Exercise >> Pick out every line in the data below that holds "pink".
==========
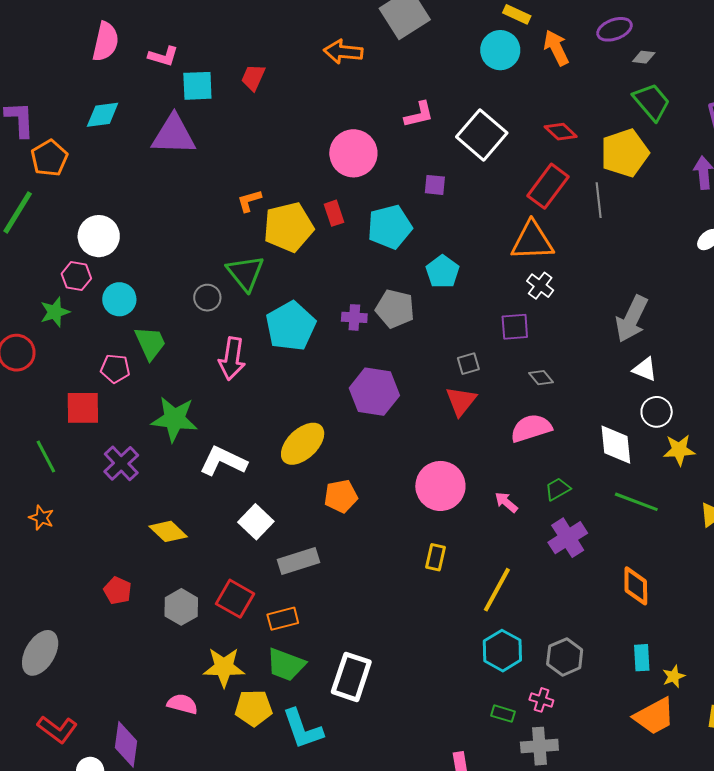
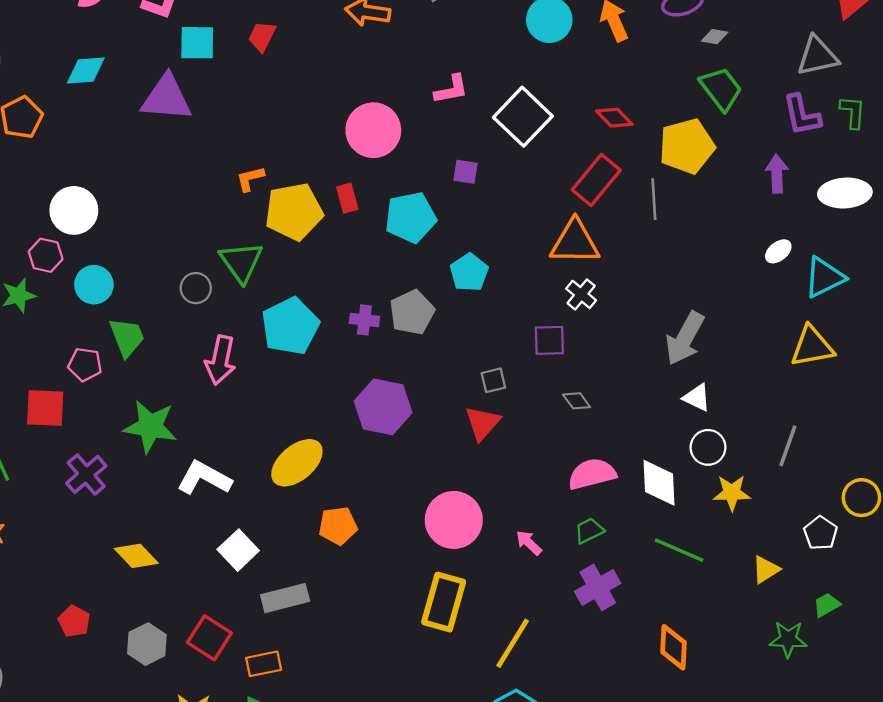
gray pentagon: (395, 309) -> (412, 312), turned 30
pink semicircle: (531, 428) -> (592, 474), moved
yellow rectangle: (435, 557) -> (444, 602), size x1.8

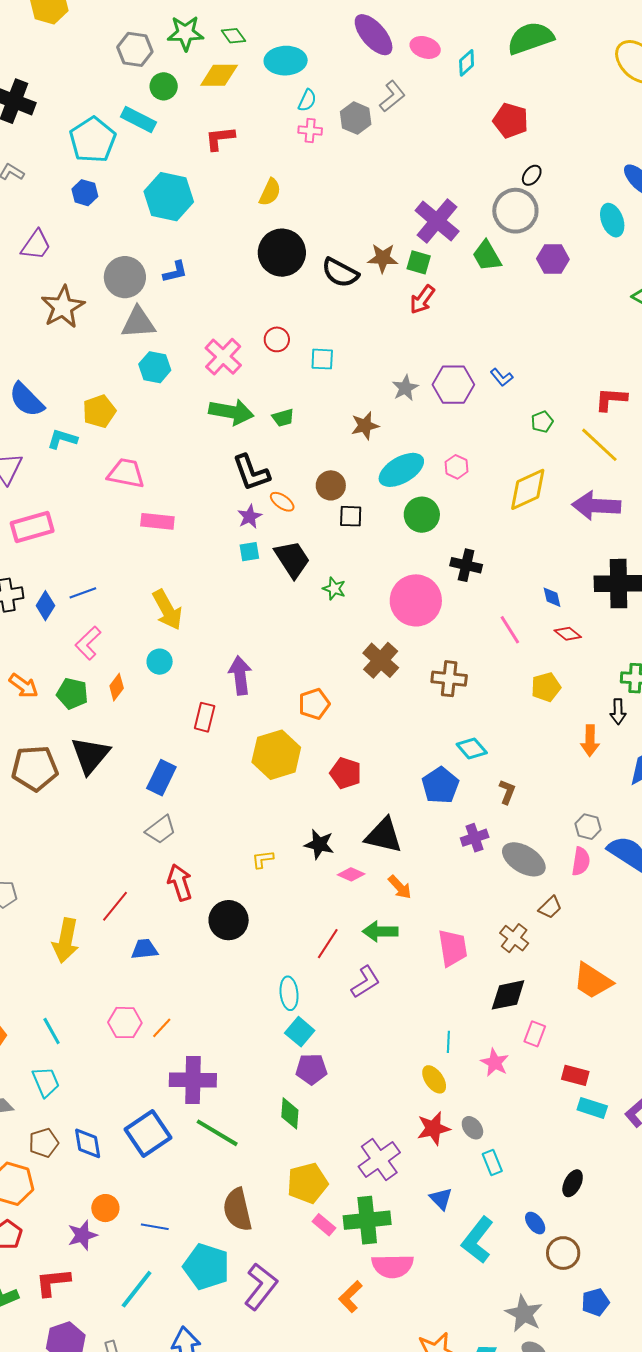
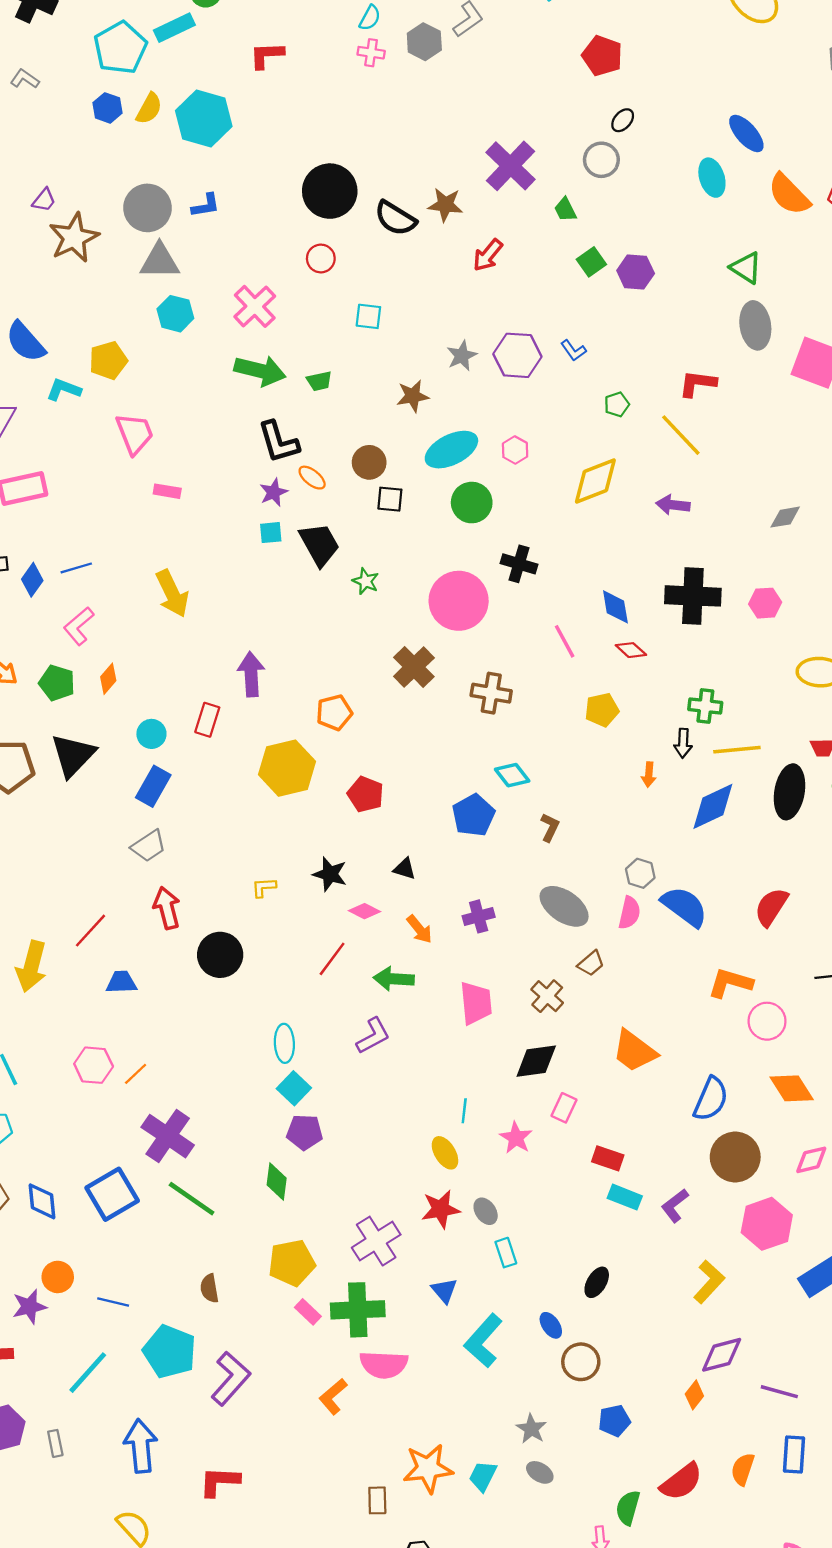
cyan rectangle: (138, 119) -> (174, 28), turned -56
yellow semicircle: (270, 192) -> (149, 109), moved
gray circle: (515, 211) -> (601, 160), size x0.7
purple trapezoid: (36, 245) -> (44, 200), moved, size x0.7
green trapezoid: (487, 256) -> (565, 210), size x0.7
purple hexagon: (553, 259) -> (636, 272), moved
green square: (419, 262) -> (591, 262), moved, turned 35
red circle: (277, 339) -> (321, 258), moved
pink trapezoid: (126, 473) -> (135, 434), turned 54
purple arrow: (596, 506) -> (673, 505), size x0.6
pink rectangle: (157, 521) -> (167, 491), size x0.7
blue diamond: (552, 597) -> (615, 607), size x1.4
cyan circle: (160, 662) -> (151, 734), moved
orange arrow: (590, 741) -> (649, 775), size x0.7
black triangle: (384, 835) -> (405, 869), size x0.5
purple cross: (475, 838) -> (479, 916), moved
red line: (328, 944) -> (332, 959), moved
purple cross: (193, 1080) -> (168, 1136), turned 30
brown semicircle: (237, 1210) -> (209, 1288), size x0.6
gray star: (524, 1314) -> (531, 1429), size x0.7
==========
Reply >>
pink semicircle: (531, 428) -> (592, 474), moved
pink trapezoid: (126, 473) -> (135, 434), turned 54
pink rectangle: (157, 521) -> (167, 491), size x0.7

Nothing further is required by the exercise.